## Assignment
Retype every record below exactly as it appears.
START Extracted records
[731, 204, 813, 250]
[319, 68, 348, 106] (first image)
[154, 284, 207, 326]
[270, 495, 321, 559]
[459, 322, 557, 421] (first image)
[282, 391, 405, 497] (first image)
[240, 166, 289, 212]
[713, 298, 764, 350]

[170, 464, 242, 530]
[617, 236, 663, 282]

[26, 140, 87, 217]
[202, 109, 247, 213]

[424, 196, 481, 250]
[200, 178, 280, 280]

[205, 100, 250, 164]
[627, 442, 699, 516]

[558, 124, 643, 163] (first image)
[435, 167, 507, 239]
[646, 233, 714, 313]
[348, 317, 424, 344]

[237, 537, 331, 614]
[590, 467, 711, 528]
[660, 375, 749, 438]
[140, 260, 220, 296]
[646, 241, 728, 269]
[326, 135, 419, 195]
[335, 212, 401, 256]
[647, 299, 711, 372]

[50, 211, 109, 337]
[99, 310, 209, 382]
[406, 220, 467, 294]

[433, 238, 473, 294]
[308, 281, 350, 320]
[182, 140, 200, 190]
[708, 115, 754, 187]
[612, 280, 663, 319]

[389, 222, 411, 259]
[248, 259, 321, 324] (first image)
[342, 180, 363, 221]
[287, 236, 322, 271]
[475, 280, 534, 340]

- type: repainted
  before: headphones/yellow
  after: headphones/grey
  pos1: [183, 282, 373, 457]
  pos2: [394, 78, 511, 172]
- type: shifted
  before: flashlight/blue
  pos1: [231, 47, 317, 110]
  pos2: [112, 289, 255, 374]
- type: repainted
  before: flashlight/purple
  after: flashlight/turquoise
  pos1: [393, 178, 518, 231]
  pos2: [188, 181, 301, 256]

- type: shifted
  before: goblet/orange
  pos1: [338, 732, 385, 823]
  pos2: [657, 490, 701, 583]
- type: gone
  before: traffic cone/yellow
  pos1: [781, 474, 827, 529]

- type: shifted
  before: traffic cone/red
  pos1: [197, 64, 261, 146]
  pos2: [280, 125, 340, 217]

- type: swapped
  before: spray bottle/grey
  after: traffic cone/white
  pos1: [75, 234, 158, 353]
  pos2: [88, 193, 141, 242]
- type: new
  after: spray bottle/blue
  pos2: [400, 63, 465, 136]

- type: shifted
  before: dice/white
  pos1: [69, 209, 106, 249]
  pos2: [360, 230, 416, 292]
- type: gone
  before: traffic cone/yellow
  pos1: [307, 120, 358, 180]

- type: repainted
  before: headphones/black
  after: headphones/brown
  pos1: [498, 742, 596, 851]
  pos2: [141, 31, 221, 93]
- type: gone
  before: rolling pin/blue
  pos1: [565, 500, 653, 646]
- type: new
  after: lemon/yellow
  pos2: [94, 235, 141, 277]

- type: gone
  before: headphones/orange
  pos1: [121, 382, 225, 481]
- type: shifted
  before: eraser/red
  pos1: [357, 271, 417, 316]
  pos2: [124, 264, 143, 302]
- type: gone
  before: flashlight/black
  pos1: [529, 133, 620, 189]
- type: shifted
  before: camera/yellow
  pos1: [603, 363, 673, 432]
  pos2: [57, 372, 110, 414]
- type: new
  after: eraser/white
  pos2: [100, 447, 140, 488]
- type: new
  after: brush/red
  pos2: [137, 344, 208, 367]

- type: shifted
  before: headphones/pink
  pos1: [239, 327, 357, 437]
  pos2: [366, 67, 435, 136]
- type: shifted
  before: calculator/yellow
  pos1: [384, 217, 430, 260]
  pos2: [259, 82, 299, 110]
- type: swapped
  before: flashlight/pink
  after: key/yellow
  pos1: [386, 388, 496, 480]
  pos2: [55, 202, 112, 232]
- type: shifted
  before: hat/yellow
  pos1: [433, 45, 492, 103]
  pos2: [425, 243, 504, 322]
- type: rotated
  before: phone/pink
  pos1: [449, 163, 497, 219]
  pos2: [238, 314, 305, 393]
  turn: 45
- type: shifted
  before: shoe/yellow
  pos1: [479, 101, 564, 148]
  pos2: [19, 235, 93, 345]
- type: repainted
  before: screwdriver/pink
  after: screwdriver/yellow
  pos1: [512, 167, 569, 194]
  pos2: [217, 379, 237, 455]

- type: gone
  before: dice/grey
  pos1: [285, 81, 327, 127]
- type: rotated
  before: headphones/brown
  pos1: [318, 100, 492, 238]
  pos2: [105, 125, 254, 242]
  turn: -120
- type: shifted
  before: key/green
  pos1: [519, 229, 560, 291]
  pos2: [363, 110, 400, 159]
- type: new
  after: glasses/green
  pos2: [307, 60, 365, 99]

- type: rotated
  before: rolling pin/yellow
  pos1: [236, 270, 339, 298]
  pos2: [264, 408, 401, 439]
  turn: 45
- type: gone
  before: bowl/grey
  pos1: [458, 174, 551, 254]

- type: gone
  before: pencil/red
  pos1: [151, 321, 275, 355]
END Extracted records
## Answer box
[731, 204, 813, 250]
[319, 68, 348, 106] (first image)
[154, 284, 207, 326]
[270, 495, 321, 559]
[459, 322, 557, 421] (first image)
[282, 391, 405, 497] (first image)
[240, 166, 289, 212]
[713, 298, 764, 350]

[170, 464, 242, 530]
[617, 236, 663, 282]

[26, 140, 87, 217]
[202, 109, 247, 213]

[424, 196, 481, 250]
[200, 178, 280, 280]

[205, 100, 250, 164]
[627, 442, 699, 516]

[558, 124, 643, 163] (first image)
[435, 167, 507, 239]
[646, 233, 714, 313]
[348, 317, 424, 344]

[237, 537, 331, 614]
[590, 467, 711, 528]
[660, 375, 749, 438]
[140, 260, 220, 296]
[646, 241, 728, 269]
[326, 135, 419, 195]
[335, 212, 401, 256]
[647, 299, 711, 372]

[50, 211, 109, 337]
[99, 310, 209, 382]
[406, 220, 467, 294]

[433, 238, 473, 294]
[308, 281, 350, 320]
[182, 140, 200, 190]
[708, 115, 754, 187]
[612, 280, 663, 319]

[389, 222, 411, 259]
[248, 259, 321, 324] (first image)
[342, 180, 363, 221]
[287, 236, 322, 271]
[475, 280, 534, 340]

- type: repainted
  before: headphones/yellow
  after: headphones/grey
  pos1: [183, 282, 373, 457]
  pos2: [394, 78, 511, 172]
- type: shifted
  before: flashlight/blue
  pos1: [231, 47, 317, 110]
  pos2: [112, 289, 255, 374]
- type: repainted
  before: flashlight/purple
  after: flashlight/turquoise
  pos1: [393, 178, 518, 231]
  pos2: [188, 181, 301, 256]

- type: shifted
  before: goblet/orange
  pos1: [338, 732, 385, 823]
  pos2: [657, 490, 701, 583]
- type: gone
  before: traffic cone/yellow
  pos1: [781, 474, 827, 529]

- type: shifted
  before: traffic cone/red
  pos1: [197, 64, 261, 146]
  pos2: [280, 125, 340, 217]

- type: swapped
  before: spray bottle/grey
  after: traffic cone/white
  pos1: [75, 234, 158, 353]
  pos2: [88, 193, 141, 242]
- type: new
  after: spray bottle/blue
  pos2: [400, 63, 465, 136]

- type: shifted
  before: dice/white
  pos1: [69, 209, 106, 249]
  pos2: [360, 230, 416, 292]
- type: gone
  before: traffic cone/yellow
  pos1: [307, 120, 358, 180]

- type: repainted
  before: headphones/black
  after: headphones/brown
  pos1: [498, 742, 596, 851]
  pos2: [141, 31, 221, 93]
- type: gone
  before: rolling pin/blue
  pos1: [565, 500, 653, 646]
- type: new
  after: lemon/yellow
  pos2: [94, 235, 141, 277]

- type: gone
  before: headphones/orange
  pos1: [121, 382, 225, 481]
- type: shifted
  before: eraser/red
  pos1: [357, 271, 417, 316]
  pos2: [124, 264, 143, 302]
- type: gone
  before: flashlight/black
  pos1: [529, 133, 620, 189]
- type: shifted
  before: camera/yellow
  pos1: [603, 363, 673, 432]
  pos2: [57, 372, 110, 414]
- type: new
  after: eraser/white
  pos2: [100, 447, 140, 488]
- type: new
  after: brush/red
  pos2: [137, 344, 208, 367]

- type: shifted
  before: headphones/pink
  pos1: [239, 327, 357, 437]
  pos2: [366, 67, 435, 136]
- type: shifted
  before: calculator/yellow
  pos1: [384, 217, 430, 260]
  pos2: [259, 82, 299, 110]
- type: swapped
  before: flashlight/pink
  after: key/yellow
  pos1: [386, 388, 496, 480]
  pos2: [55, 202, 112, 232]
- type: shifted
  before: hat/yellow
  pos1: [433, 45, 492, 103]
  pos2: [425, 243, 504, 322]
- type: rotated
  before: phone/pink
  pos1: [449, 163, 497, 219]
  pos2: [238, 314, 305, 393]
  turn: 45
- type: shifted
  before: shoe/yellow
  pos1: [479, 101, 564, 148]
  pos2: [19, 235, 93, 345]
- type: repainted
  before: screwdriver/pink
  after: screwdriver/yellow
  pos1: [512, 167, 569, 194]
  pos2: [217, 379, 237, 455]

- type: gone
  before: dice/grey
  pos1: [285, 81, 327, 127]
- type: rotated
  before: headphones/brown
  pos1: [318, 100, 492, 238]
  pos2: [105, 125, 254, 242]
  turn: -120
- type: shifted
  before: key/green
  pos1: [519, 229, 560, 291]
  pos2: [363, 110, 400, 159]
- type: new
  after: glasses/green
  pos2: [307, 60, 365, 99]

- type: rotated
  before: rolling pin/yellow
  pos1: [236, 270, 339, 298]
  pos2: [264, 408, 401, 439]
  turn: 45
- type: gone
  before: bowl/grey
  pos1: [458, 174, 551, 254]

- type: gone
  before: pencil/red
  pos1: [151, 321, 275, 355]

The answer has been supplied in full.